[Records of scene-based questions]
━━━━━━━━━━━━━━━━━━━━━━━━━━━━━━

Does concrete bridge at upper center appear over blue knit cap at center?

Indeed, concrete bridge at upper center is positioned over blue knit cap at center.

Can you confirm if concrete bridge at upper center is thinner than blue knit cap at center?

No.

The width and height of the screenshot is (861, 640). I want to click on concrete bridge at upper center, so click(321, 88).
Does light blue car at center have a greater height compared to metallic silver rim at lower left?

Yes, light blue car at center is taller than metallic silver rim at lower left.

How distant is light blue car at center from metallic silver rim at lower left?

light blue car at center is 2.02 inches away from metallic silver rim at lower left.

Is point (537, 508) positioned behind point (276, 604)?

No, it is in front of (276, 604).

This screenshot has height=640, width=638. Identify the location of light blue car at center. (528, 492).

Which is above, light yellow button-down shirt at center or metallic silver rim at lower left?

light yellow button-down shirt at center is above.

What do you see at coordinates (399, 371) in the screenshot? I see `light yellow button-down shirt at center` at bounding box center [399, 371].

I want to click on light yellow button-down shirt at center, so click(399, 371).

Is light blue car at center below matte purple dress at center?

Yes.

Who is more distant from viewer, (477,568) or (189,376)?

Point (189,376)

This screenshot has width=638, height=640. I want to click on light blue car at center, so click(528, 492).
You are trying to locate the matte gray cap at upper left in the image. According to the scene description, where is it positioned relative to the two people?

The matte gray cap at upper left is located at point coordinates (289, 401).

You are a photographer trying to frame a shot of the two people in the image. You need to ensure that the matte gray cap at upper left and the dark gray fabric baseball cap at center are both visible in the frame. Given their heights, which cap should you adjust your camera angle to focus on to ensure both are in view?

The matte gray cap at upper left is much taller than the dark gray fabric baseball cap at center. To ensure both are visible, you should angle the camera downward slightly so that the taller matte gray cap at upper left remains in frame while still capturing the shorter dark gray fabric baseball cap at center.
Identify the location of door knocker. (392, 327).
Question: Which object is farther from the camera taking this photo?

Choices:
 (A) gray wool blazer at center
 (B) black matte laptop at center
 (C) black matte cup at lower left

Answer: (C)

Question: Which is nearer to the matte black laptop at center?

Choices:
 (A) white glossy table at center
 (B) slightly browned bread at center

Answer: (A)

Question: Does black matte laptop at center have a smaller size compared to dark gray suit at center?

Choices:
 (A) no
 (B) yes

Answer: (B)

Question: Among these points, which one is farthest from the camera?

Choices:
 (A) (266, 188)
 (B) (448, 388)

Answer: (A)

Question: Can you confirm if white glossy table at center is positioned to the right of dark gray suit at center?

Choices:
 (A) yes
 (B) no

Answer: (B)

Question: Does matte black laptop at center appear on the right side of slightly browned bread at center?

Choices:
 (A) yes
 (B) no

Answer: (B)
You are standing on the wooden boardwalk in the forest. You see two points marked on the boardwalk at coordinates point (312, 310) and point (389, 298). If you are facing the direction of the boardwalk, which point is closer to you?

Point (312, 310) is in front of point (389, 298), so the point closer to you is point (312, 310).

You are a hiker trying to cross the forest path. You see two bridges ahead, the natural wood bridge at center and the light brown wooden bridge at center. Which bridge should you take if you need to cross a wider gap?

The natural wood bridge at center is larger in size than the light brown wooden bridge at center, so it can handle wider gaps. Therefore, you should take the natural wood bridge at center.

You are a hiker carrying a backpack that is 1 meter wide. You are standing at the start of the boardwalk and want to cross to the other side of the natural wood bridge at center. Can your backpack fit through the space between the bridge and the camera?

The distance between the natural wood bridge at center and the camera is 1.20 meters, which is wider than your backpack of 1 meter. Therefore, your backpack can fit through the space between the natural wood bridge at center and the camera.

━━━━━━━━━━━━━━━━━━━━━━━━━━━━━━

▶ **Task brief**:
Please output everything in the entries above, from the line containing "How distant is" down to the line containing "Point (189,376)", as a numbered list with blank lines omitted.

▶ **Full solution**:
1. How distant is light blue car at center from metallic silver rim at lower left?
2. light blue car at center is 2.02 inches away from metallic silver rim at lower left.
3. Is point (537, 508) positioned behind point (276, 604)?
4. No, it is in front of (276, 604).
5. This screenshot has height=640, width=638. Identify the location of light blue car at center. (528, 492).
6. Which is above, light yellow button-down shirt at center or metallic silver rim at lower left?
7. light yellow button-down shirt at center is above.
8. What do you see at coordinates (399, 371) in the screenshot? I see `light yellow button-down shirt at center` at bounding box center [399, 371].
9. I want to click on light yellow button-down shirt at center, so click(399, 371).
10. Is light blue car at center below matte purple dress at center?
11. Yes.
12. Who is more distant from viewer, (477,568) or (189,376)?
13. Point (189,376)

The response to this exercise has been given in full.